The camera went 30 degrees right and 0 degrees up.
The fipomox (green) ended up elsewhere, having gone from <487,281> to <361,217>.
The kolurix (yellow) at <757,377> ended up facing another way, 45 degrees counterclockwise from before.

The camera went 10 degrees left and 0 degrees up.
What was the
::::
WORK TO BE COMPLETED.
Where the line containing "The fipomox (green)" appears in the records above, begin there and print every line through the last, exactly and with nothing else.

RESULT OF THE TASK.
The fipomox (green) ended up elsewhere, having gone from <487,281> to <361,217>.
The kolurix (yellow) at <757,377> ended up facing another way, 45 degrees counterclockwise from before.

The camera went 10 degrees left and 0 degrees up.
What was the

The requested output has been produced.